(EXERCISE BRIEF)
Once you find the line with "camera: 35 degrees left, 20 degrees up" in the entries below, print it and each line after it up to and including the line with "- → cottage/red <335, 181, 401, 248>", exactly, without pictures.

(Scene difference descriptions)
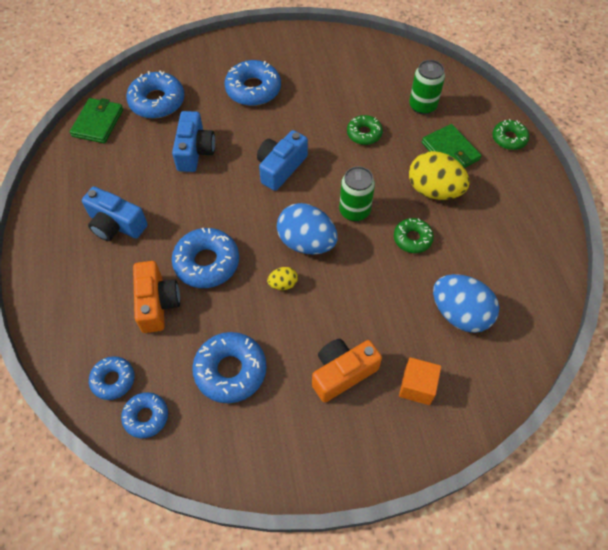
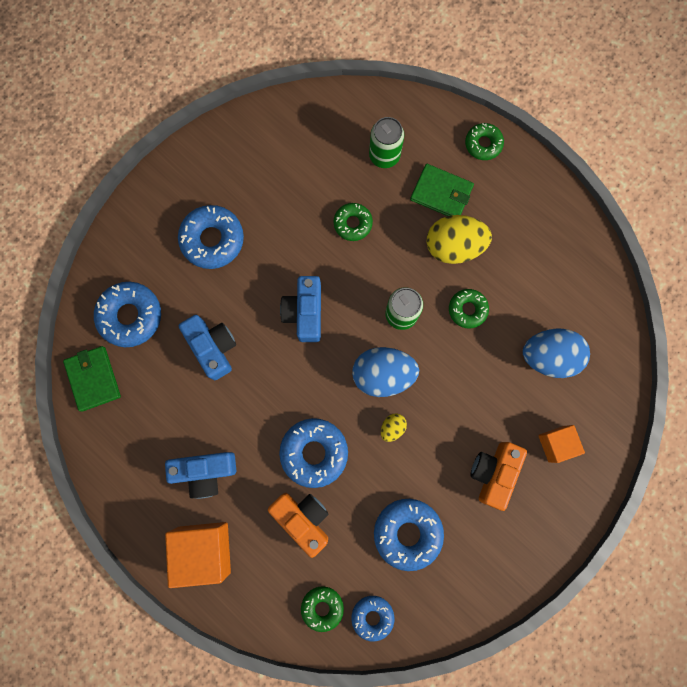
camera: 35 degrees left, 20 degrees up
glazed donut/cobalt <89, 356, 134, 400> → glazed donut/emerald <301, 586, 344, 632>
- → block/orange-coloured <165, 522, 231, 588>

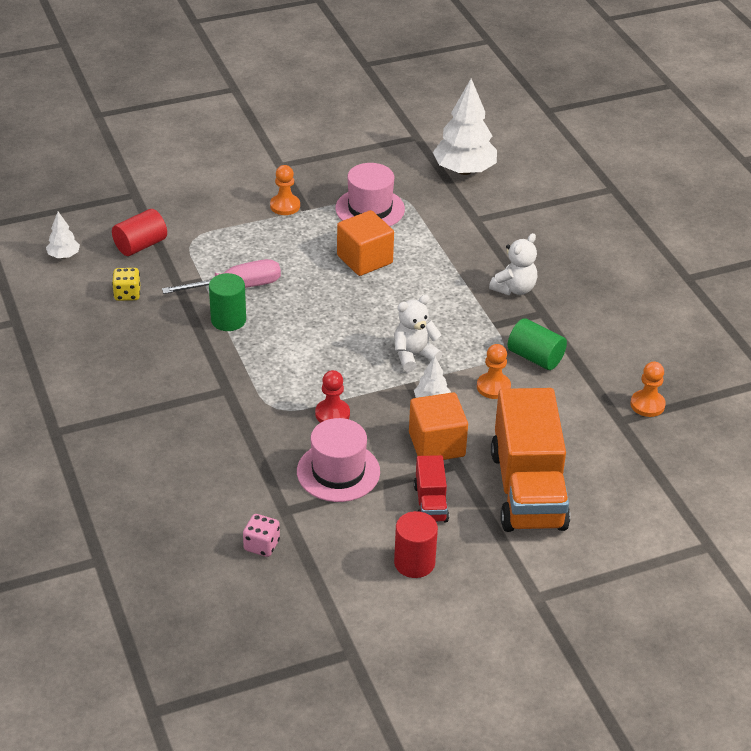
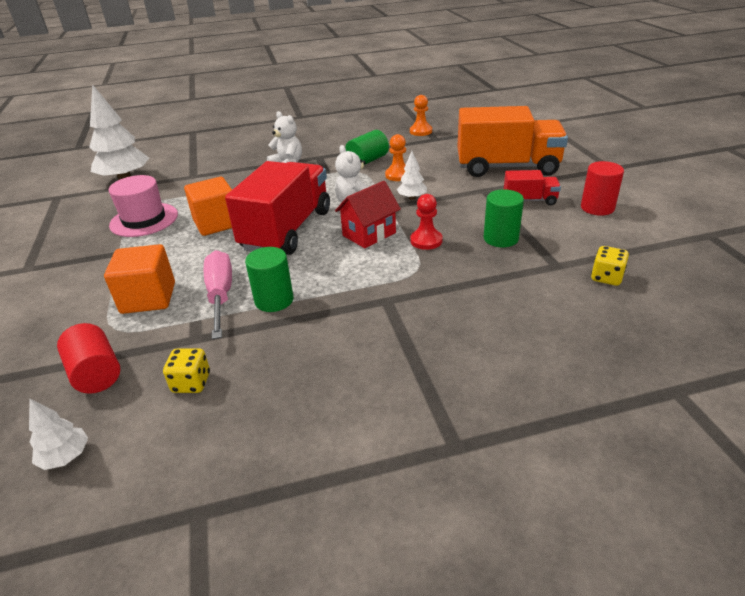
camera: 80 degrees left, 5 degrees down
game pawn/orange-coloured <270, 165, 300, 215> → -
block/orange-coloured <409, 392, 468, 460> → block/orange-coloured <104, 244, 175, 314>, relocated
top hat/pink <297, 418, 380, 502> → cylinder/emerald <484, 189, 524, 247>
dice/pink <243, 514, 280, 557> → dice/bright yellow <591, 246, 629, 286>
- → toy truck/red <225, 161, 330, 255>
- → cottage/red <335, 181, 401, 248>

--

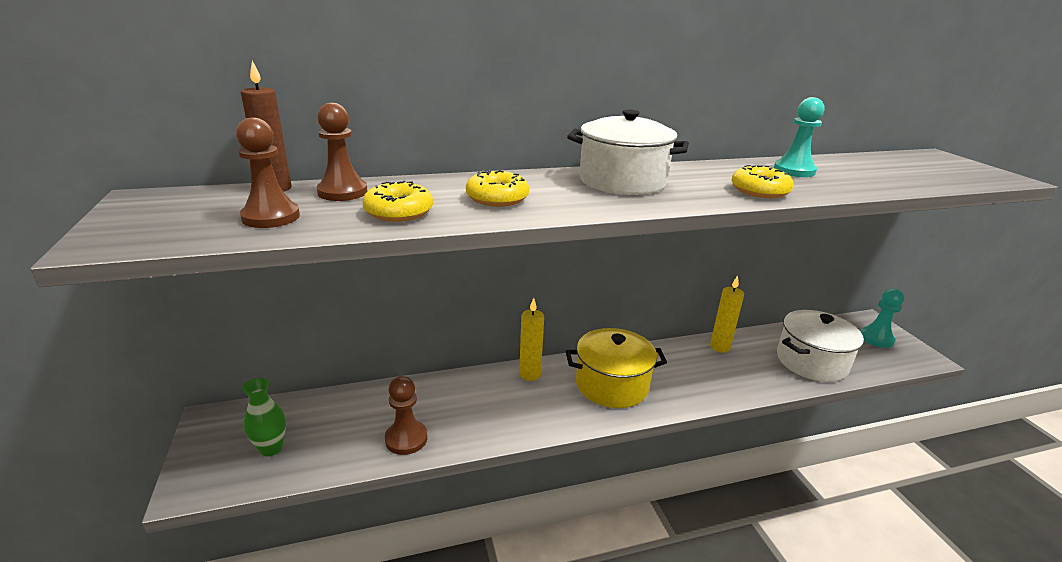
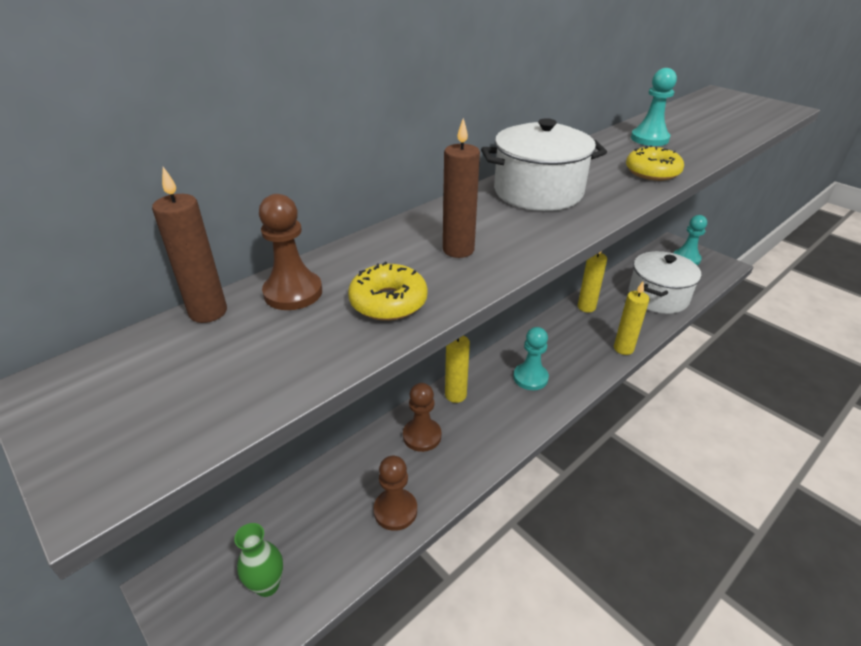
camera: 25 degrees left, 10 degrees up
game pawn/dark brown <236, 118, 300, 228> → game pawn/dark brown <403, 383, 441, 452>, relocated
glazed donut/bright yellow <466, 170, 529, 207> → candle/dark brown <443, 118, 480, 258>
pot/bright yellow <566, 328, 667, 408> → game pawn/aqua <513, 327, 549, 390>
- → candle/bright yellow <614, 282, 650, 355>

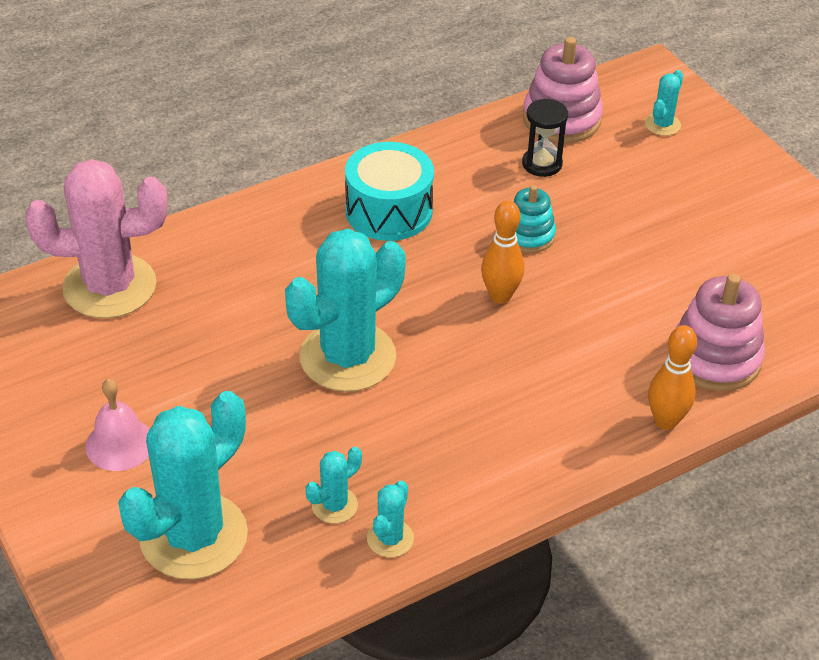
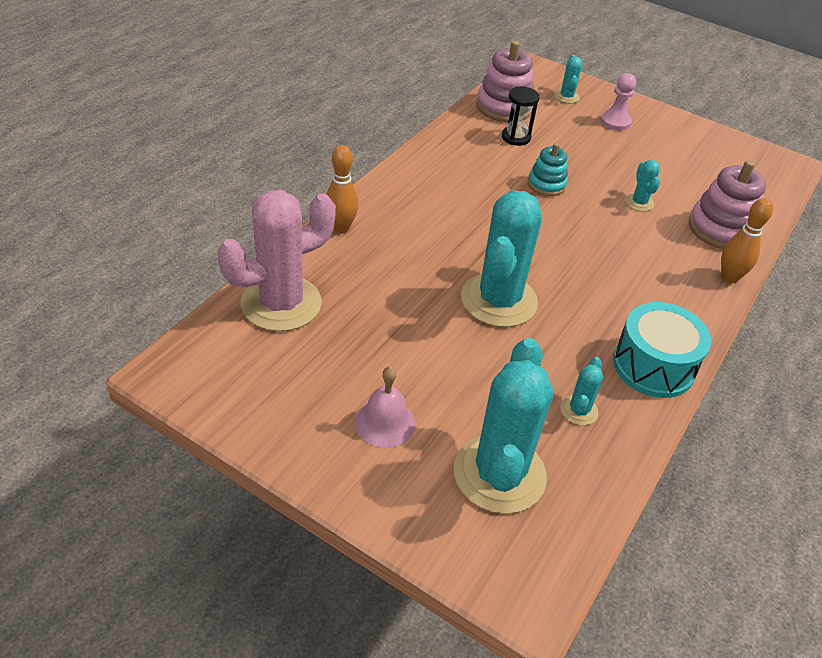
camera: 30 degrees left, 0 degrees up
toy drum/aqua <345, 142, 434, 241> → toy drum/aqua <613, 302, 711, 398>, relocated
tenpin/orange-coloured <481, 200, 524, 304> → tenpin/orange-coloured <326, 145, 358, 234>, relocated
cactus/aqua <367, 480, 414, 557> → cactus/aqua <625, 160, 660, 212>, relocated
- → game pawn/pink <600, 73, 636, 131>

(SOLUTION FOR THIS TASK)
camera: 35 degrees left, 20 degrees up
glazed donut/cobalt <89, 356, 134, 400> → glazed donut/emerald <301, 586, 344, 632>
- → block/orange-coloured <165, 522, 231, 588>

camera: 80 degrees left, 5 degrees down
game pawn/orange-coloured <270, 165, 300, 215> → -
block/orange-coloured <409, 392, 468, 460> → block/orange-coloured <104, 244, 175, 314>, relocated
top hat/pink <297, 418, 380, 502> → cylinder/emerald <484, 189, 524, 247>
dice/pink <243, 514, 280, 557> → dice/bright yellow <591, 246, 629, 286>
- → toy truck/red <225, 161, 330, 255>
- → cottage/red <335, 181, 401, 248>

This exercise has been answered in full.